PROVIDED MATERIAL:
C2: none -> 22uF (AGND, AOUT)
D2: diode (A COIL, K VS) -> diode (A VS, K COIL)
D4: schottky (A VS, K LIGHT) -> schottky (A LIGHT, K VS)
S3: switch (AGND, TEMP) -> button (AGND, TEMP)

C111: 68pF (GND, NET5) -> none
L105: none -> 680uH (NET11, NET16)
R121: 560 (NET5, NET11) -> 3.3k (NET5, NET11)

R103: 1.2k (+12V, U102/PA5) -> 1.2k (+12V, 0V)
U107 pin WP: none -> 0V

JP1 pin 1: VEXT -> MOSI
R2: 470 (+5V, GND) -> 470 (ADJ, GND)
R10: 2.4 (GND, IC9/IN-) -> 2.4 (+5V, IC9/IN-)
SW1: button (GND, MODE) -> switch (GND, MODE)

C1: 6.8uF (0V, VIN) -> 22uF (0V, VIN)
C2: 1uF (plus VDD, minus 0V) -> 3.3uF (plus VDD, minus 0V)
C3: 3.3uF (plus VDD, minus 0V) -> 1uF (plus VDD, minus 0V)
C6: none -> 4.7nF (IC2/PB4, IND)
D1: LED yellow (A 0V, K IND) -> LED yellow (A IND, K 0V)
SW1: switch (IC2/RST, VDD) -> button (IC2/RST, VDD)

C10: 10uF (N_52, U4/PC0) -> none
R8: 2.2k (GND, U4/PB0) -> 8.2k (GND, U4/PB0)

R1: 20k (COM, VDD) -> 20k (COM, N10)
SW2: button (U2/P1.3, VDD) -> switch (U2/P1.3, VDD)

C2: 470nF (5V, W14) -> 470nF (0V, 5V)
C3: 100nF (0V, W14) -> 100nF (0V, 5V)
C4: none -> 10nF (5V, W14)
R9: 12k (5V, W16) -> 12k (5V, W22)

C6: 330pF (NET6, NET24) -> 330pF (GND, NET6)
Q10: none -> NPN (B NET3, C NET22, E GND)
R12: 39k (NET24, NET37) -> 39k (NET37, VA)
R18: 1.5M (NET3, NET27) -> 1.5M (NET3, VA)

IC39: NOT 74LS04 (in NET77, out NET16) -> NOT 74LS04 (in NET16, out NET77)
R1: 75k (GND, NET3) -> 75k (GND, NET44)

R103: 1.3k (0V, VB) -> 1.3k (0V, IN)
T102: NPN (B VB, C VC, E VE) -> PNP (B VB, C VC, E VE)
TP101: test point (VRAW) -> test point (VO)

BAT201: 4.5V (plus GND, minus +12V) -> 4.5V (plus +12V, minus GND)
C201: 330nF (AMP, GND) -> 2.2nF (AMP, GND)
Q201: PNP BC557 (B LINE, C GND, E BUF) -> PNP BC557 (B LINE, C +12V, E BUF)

EXERCISE REQUIREMENTS: The full material has to be written out again exactly as shown.

FINAL ANSWER:
C2: none -> 22uF (AGND, AOUT)
D2: diode (A COIL, K VS) -> diode (A VS, K COIL)
D4: schottky (A VS, K LIGHT) -> schottky (A LIGHT, K VS)
S3: switch (AGND, TEMP) -> button (AGND, TEMP)

C111: 68pF (GND, NET5) -> none
L105: none -> 680uH (NET11, NET16)
R121: 560 (NET5, NET11) -> 3.3k (NET5, NET11)

R103: 1.2k (+12V, U102/PA5) -> 1.2k (+12V, 0V)
U107 pin WP: none -> 0V

JP1 pin 1: VEXT -> MOSI
R2: 470 (+5V, GND) -> 470 (ADJ, GND)
R10: 2.4 (GND, IC9/IN-) -> 2.4 (+5V, IC9/IN-)
SW1: button (GND, MODE) -> switch (GND, MODE)

C1: 6.8uF (0V, VIN) -> 22uF (0V, VIN)
C2: 1uF (plus VDD, minus 0V) -> 3.3uF (plus VDD, minus 0V)
C3: 3.3uF (plus VDD, minus 0V) -> 1uF (plus VDD, minus 0V)
C6: none -> 4.7nF (IC2/PB4, IND)
D1: LED yellow (A 0V, K IND) -> LED yellow (A IND, K 0V)
SW1: switch (IC2/RST, VDD) -> button (IC2/RST, VDD)

C10: 10uF (N_52, U4/PC0) -> none
R8: 2.2k (GND, U4/PB0) -> 8.2k (GND, U4/PB0)

R1: 20k (COM, VDD) -> 20k (COM, N10)
SW2: button (U2/P1.3, VDD) -> switch (U2/P1.3, VDD)

C2: 470nF (5V, W14) -> 470nF (0V, 5V)
C3: 100nF (0V, W14) -> 100nF (0V, 5V)
C4: none -> 10nF (5V, W14)
R9: 12k (5V, W16) -> 12k (5V, W22)

C6: 330pF (NET6, NET24) -> 330pF (GND, NET6)
Q10: none -> NPN (B NET3, C NET22, E GND)
R12: 39k (NET24, NET37) -> 39k (NET37, VA)
R18: 1.5M (NET3, NET27) -> 1.5M (NET3, VA)

IC39: NOT 74LS04 (in NET77, out NET16) -> NOT 74LS04 (in NET16, out NET77)
R1: 75k (GND, NET3) -> 75k (GND, NET44)

R103: 1.3k (0V, VB) -> 1.3k (0V, IN)
T102: NPN (B VB, C VC, E VE) -> PNP (B VB, C VC, E VE)
TP101: test point (VRAW) -> test point (VO)

BAT201: 4.5V (plus GND, minus +12V) -> 4.5V (plus +12V, minus GND)
C201: 330nF (AMP, GND) -> 2.2nF (AMP, GND)
Q201: PNP BC557 (B LINE, C GND, E BUF) -> PNP BC557 (B LINE, C +12V, E BUF)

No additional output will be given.